WHAT IS REQUIRED:
Some lines below hold "degrees". Pick them out and copy them.

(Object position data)
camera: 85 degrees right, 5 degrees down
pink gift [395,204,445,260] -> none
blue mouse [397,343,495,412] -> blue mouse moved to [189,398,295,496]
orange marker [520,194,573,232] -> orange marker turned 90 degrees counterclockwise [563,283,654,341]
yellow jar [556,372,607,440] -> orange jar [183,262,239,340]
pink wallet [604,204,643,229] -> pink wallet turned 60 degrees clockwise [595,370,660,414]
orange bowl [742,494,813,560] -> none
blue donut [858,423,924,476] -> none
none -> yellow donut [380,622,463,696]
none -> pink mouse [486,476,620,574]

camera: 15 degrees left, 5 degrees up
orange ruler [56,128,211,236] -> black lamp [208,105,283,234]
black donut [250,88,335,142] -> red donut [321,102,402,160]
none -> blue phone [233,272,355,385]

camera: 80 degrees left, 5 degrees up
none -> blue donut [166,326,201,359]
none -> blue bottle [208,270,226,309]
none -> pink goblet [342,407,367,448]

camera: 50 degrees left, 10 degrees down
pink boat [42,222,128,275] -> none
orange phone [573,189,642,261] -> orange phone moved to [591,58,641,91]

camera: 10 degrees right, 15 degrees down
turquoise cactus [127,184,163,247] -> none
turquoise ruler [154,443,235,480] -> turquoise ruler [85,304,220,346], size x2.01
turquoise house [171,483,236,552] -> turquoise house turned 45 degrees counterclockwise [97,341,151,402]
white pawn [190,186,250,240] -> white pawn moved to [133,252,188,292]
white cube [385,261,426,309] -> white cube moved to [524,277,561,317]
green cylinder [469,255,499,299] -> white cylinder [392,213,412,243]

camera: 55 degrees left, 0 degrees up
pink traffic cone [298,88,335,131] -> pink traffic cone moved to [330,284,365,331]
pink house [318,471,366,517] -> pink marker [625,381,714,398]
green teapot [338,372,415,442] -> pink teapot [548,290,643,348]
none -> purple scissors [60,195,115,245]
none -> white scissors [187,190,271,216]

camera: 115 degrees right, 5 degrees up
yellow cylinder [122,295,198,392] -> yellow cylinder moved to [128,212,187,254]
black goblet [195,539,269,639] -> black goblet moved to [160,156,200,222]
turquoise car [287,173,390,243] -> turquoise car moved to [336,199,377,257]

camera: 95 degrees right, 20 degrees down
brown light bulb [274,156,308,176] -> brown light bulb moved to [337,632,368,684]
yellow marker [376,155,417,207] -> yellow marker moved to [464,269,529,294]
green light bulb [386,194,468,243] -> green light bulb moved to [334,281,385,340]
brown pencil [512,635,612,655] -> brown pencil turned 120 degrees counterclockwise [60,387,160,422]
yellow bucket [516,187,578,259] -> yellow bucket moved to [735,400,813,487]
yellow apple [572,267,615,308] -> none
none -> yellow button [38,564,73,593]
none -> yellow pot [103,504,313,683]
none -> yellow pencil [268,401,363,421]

EXERCISE SOLUTION:
camera: 85 degrees right, 5 degrees down
orange marker [520,194,573,232] -> orange marker turned 90 degrees counterclockwise [563,283,654,341]
pink wallet [604,204,643,229] -> pink wallet turned 60 degrees clockwise [595,370,660,414]
camera: 15 degrees left, 5 degrees up
camera: 80 degrees left, 5 degrees up
camera: 50 degrees left, 10 degrees down
camera: 10 degrees right, 15 degrees down
turquoise house [171,483,236,552] -> turquoise house turned 45 degrees counterclockwise [97,341,151,402]
camera: 55 degrees left, 0 degrees up
camera: 115 degrees right, 5 degrees up
camera: 95 degrees right, 20 degrees down
brown pencil [512,635,612,655] -> brown pencil turned 120 degrees counterclockwise [60,387,160,422]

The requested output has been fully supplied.